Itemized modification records
──────────

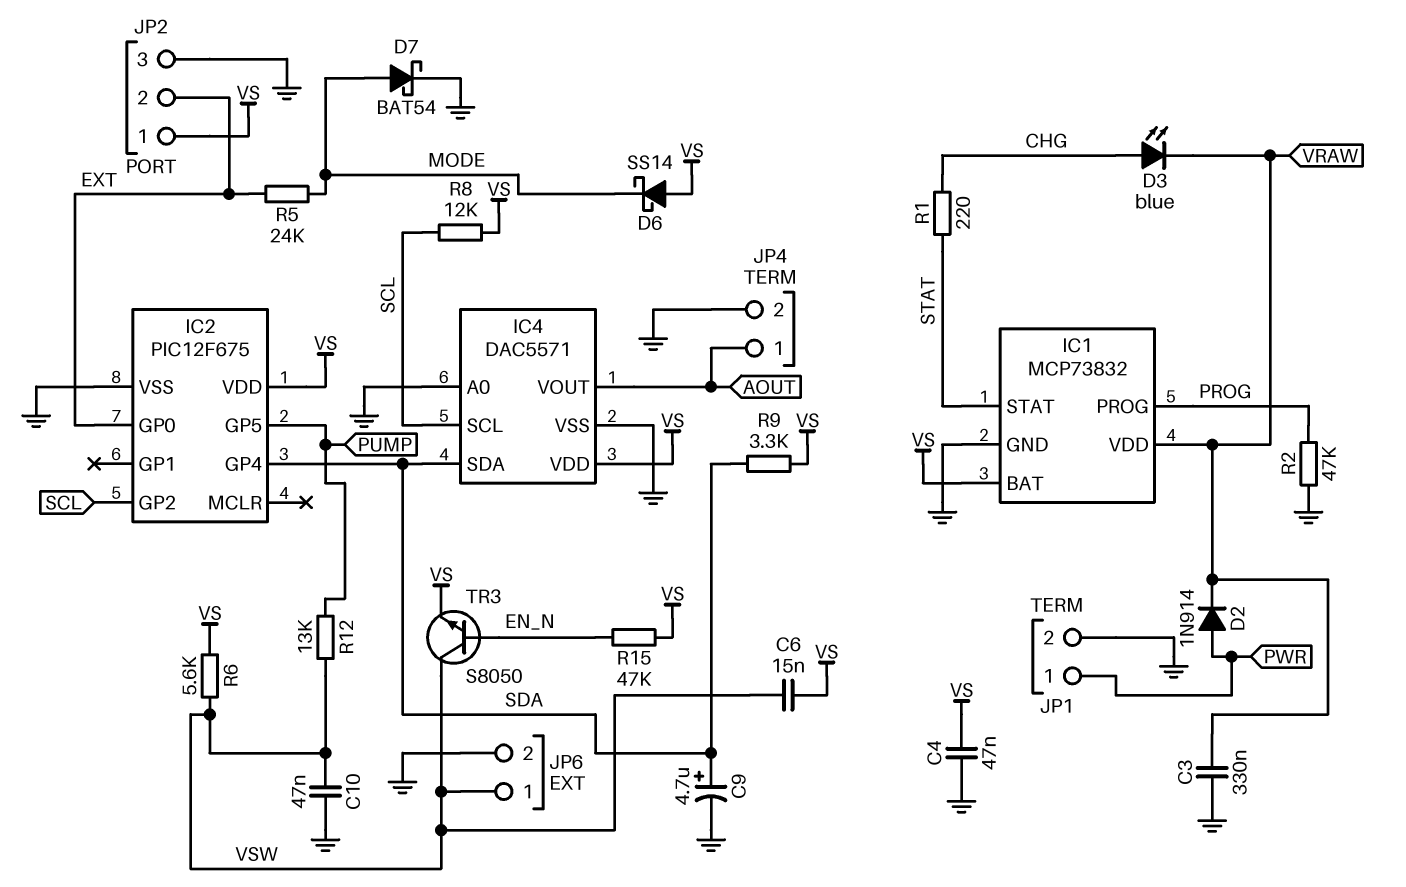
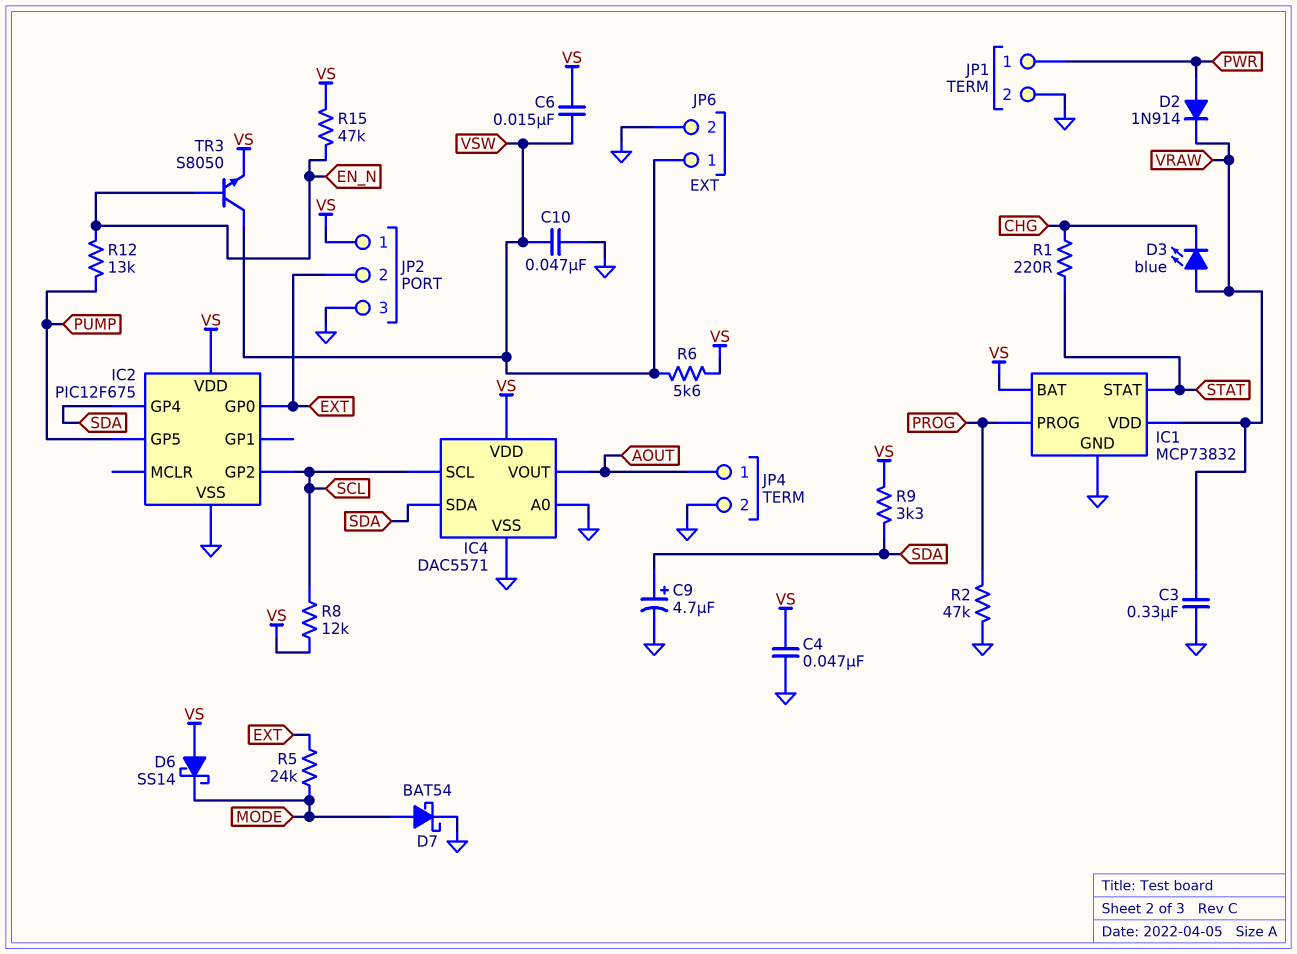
D3: LED blue (A CHG, K VRAW) -> LED blue (A VRAW, K CHG)
R12: 13k (PUMP, VSW) -> 13k (EN_N, PUMP)

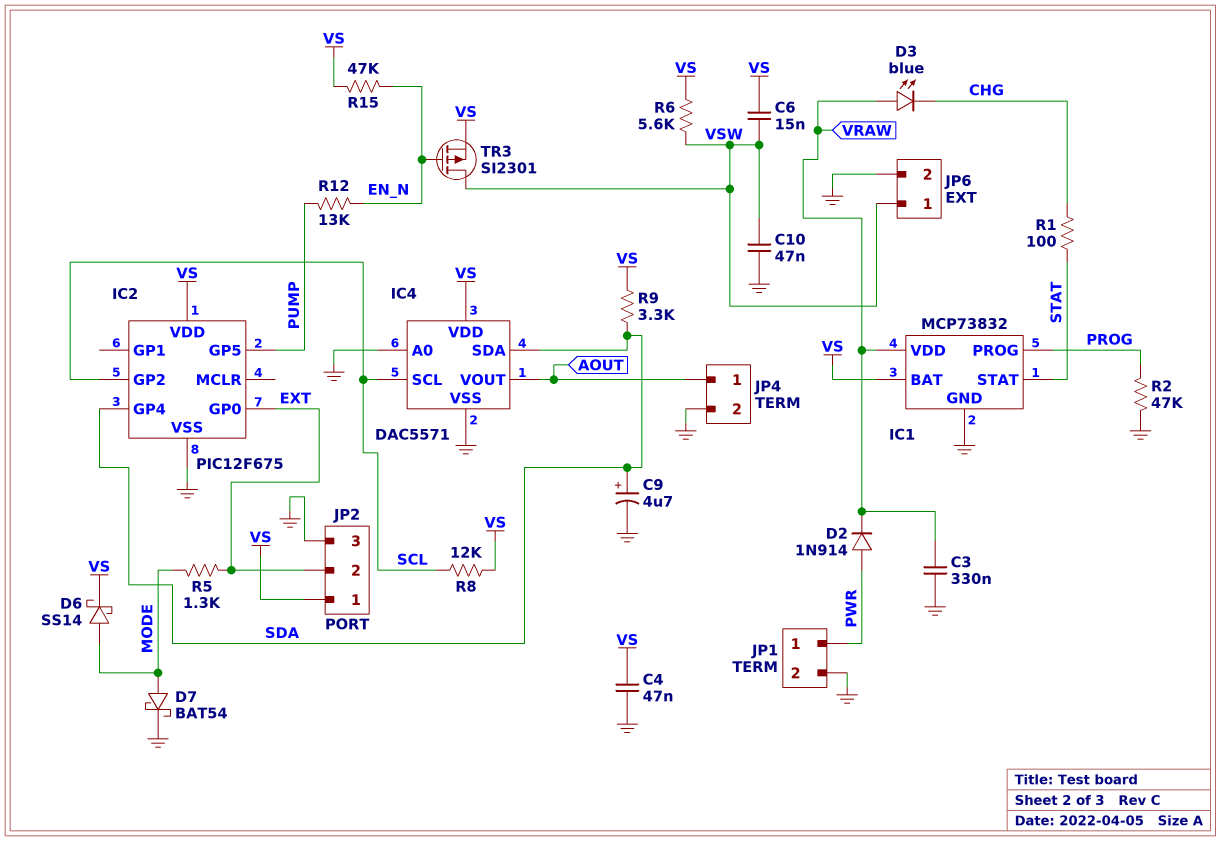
D6: schottky SS14 (A VS, K MODE) -> schottky SS14 (A MODE, K VS)
R1: 220 (CHG, STAT) -> 100 (CHG, STAT)
R5: 24k (EXT, MODE) -> 1.3k (EXT, MODE)
TR3: NPN S8050 (B EN_N, C VSW, E VS) -> PMOS SI2301 (G EN_N, D VSW, S VS)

──────────

Task requirements -
Could you copy every record exactly, without the pictures?

Task response -
D3: LED blue (A CHG, K VRAW) -> LED blue (A VRAW, K CHG)
R12: 13k (PUMP, VSW) -> 13k (EN_N, PUMP)

D6: schottky SS14 (A VS, K MODE) -> schottky SS14 (A MODE, K VS)
R1: 220 (CHG, STAT) -> 100 (CHG, STAT)
R5: 24k (EXT, MODE) -> 1.3k (EXT, MODE)
TR3: NPN S8050 (B EN_N, C VSW, E VS) -> PMOS SI2301 (G EN_N, D VSW, S VS)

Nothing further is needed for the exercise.